Retype nothing except the lines below from the one with "U3: buffer CD4050" through the one with "SW1: none -> switch (GND, N21)", exactly, with images left out.

:: GIVEN DATA ::
^^^^^^^^^^^^^^^^

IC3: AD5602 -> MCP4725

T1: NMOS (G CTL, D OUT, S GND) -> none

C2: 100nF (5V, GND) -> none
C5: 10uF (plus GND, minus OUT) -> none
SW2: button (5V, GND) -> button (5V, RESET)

^^^^^^^^^^^^^^^^

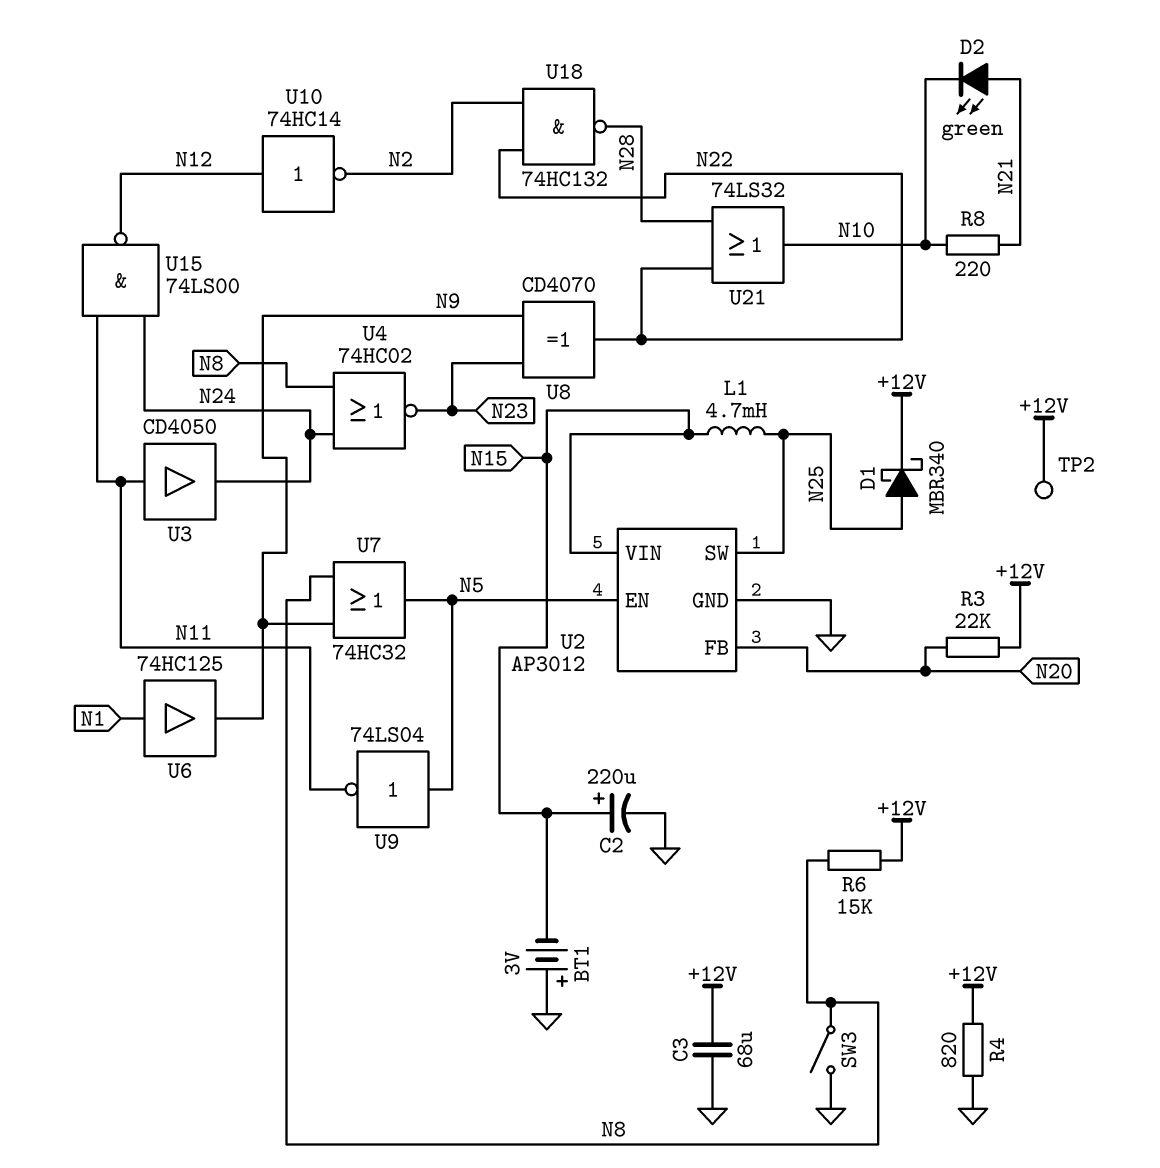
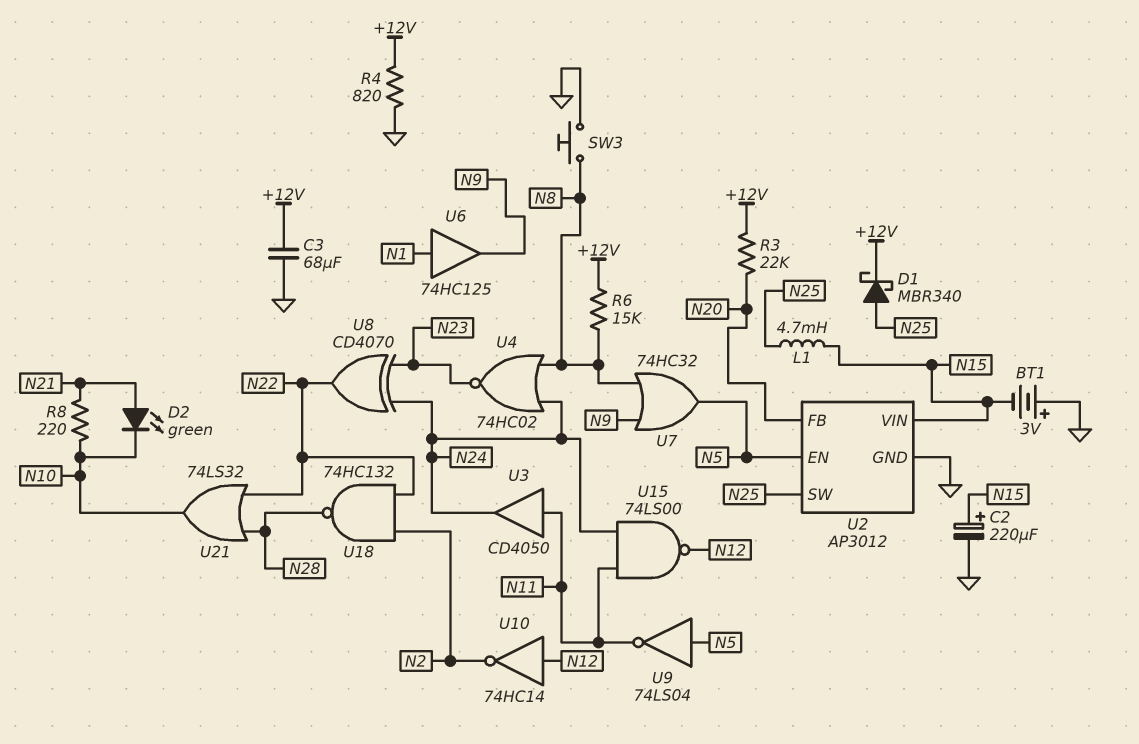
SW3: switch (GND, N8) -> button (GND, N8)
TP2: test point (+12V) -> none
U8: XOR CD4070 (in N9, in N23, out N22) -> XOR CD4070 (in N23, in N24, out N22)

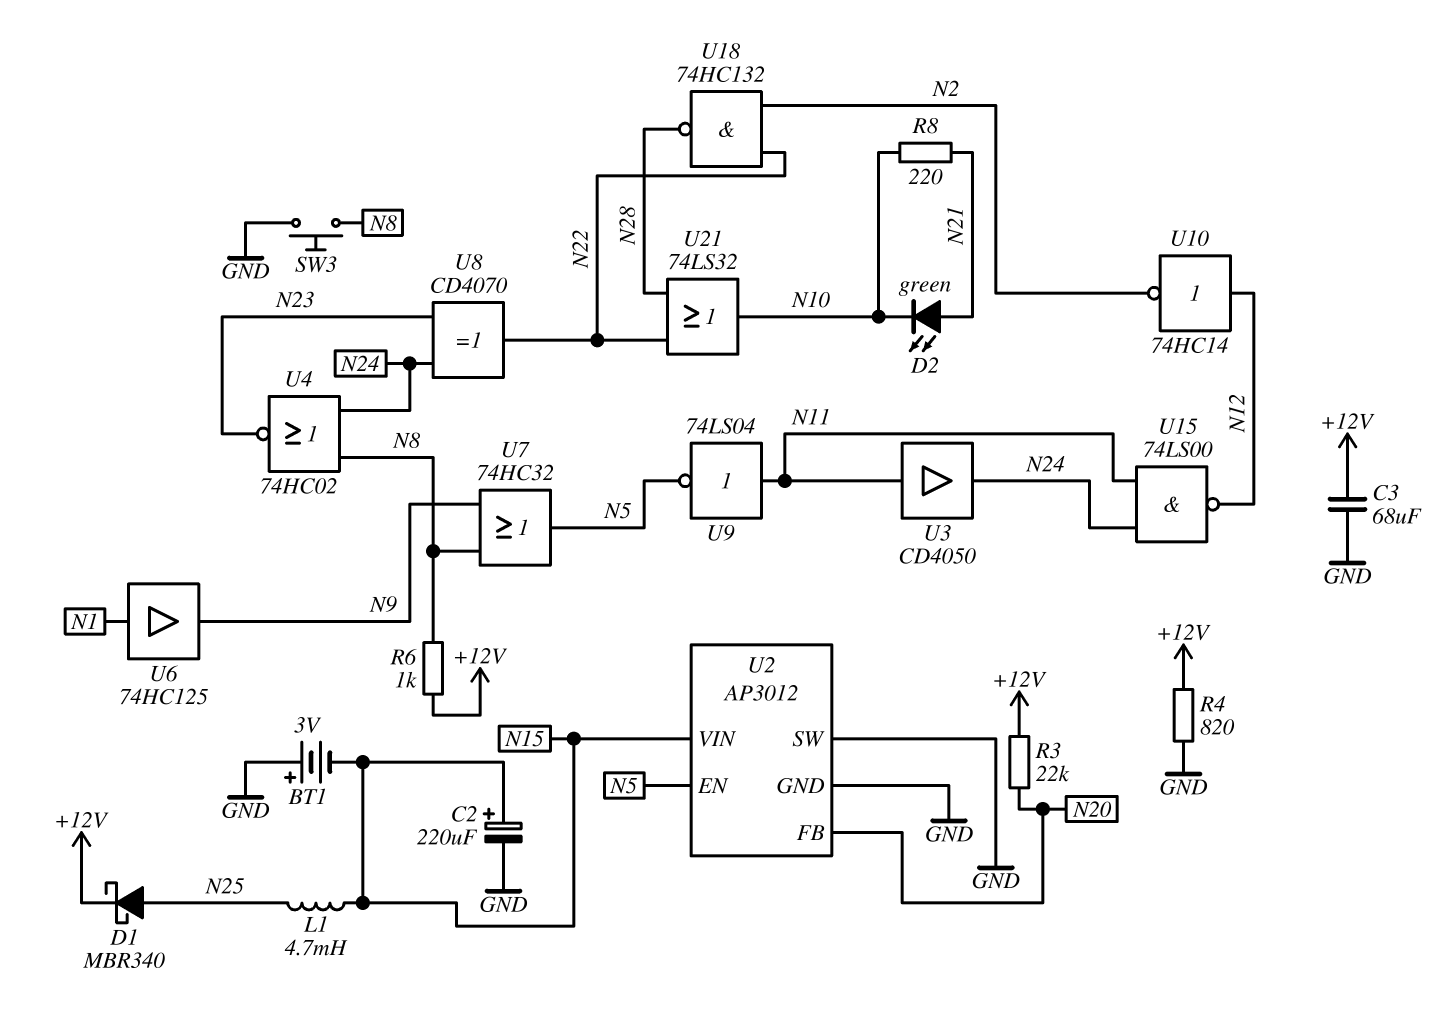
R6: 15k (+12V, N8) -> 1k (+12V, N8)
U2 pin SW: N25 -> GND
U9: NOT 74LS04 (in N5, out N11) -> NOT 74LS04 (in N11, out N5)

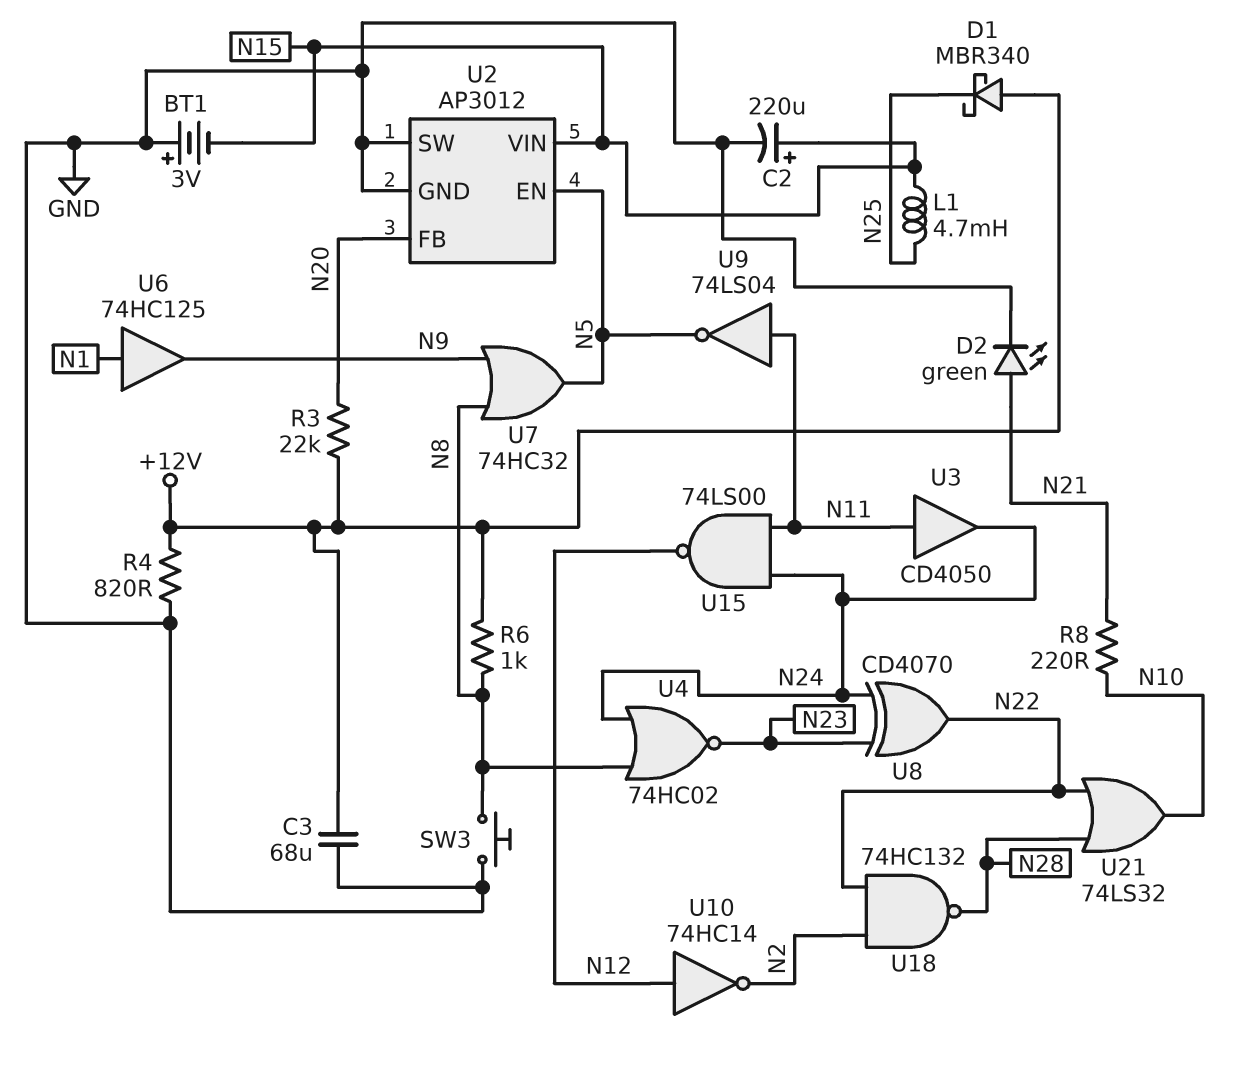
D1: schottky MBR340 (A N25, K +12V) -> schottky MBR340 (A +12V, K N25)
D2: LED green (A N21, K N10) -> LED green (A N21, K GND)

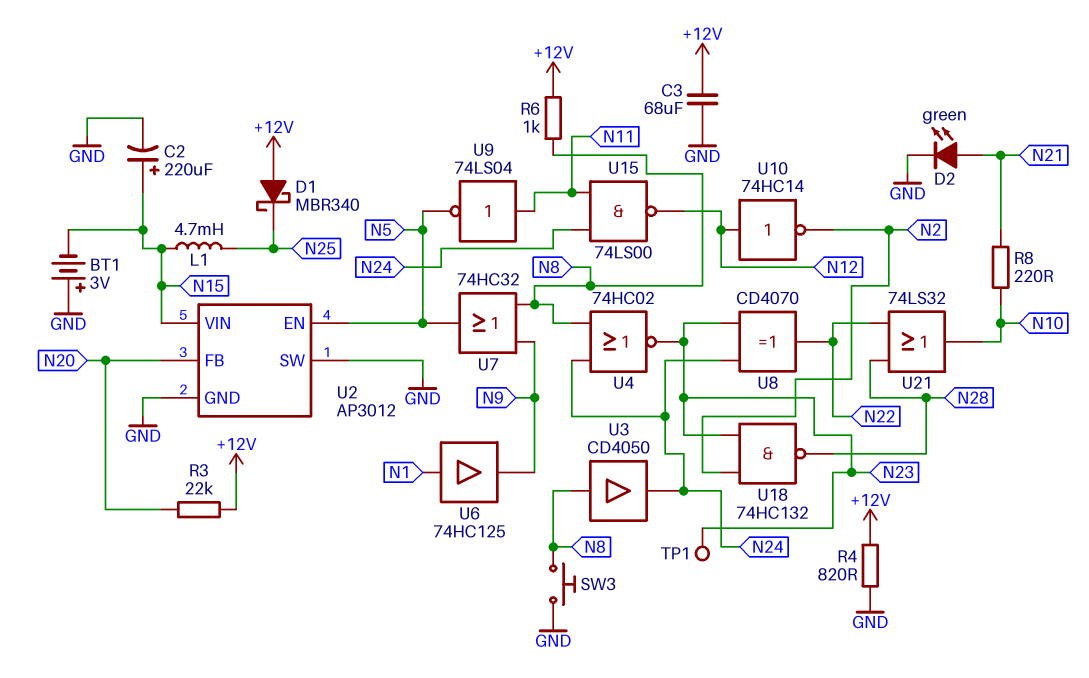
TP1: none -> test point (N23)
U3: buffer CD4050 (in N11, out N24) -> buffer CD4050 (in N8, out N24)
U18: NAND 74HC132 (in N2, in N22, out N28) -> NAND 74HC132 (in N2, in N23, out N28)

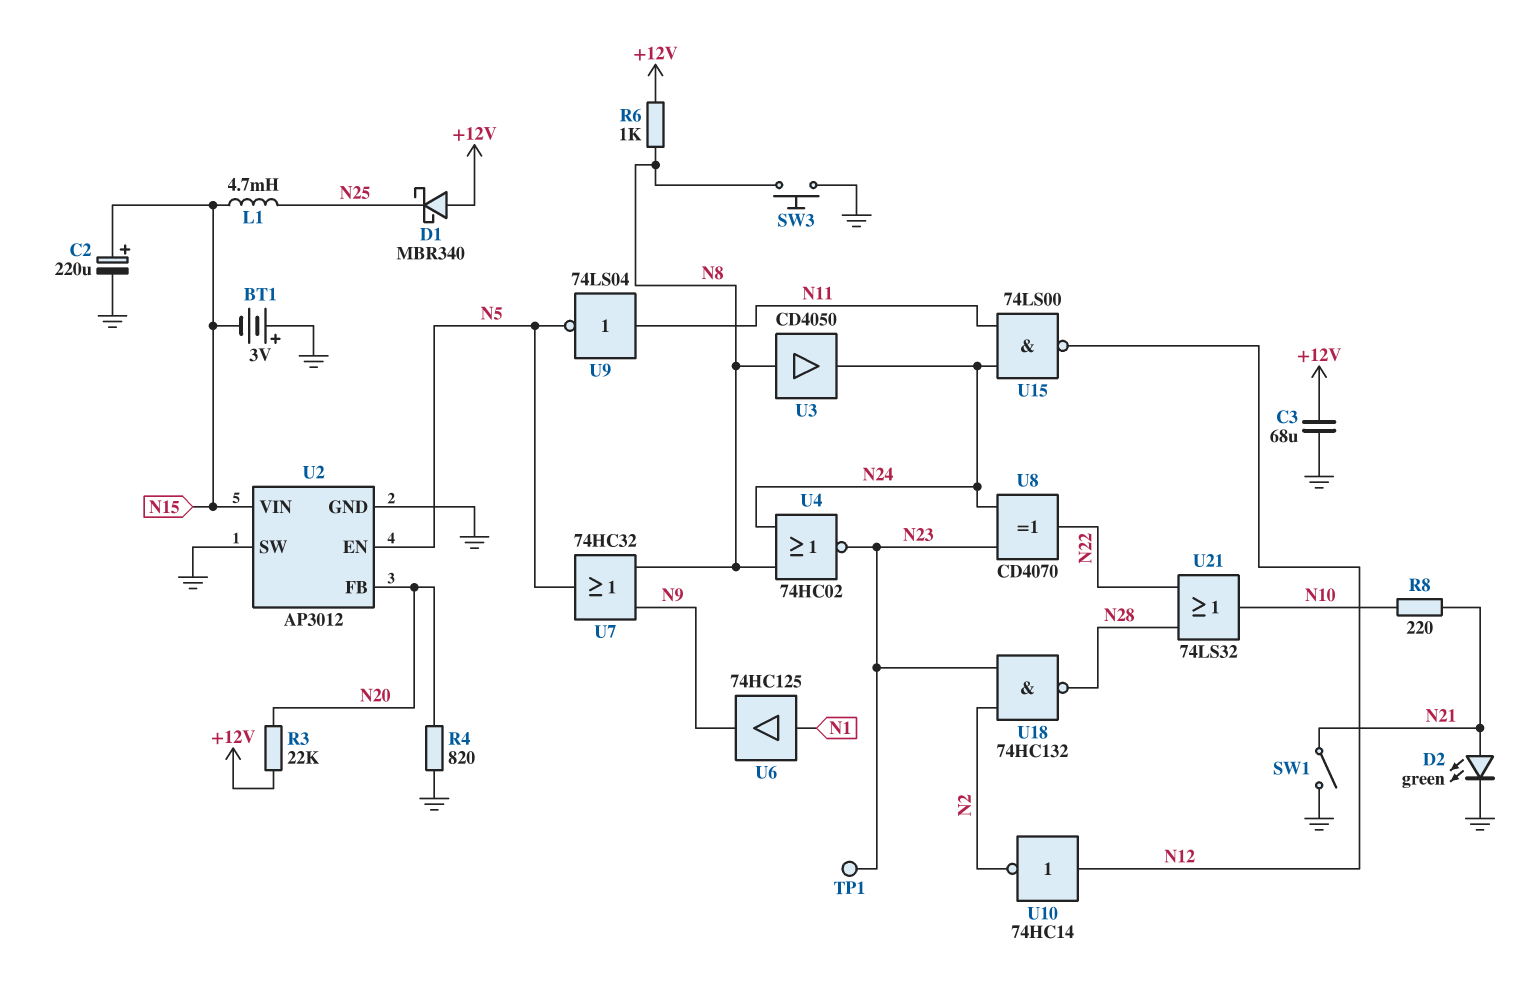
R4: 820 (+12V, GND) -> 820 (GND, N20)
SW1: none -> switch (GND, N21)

^^^^^^^^^^^^^^^^

:: TASK RESULT ::
U3: buffer CD4050 (in N11, out N24) -> buffer CD4050 (in N8, out N24)
U18: NAND 74HC132 (in N2, in N22, out N28) -> NAND 74HC132 (in N2, in N23, out N28)

R4: 820 (+12V, GND) -> 820 (GND, N20)
SW1: none -> switch (GND, N21)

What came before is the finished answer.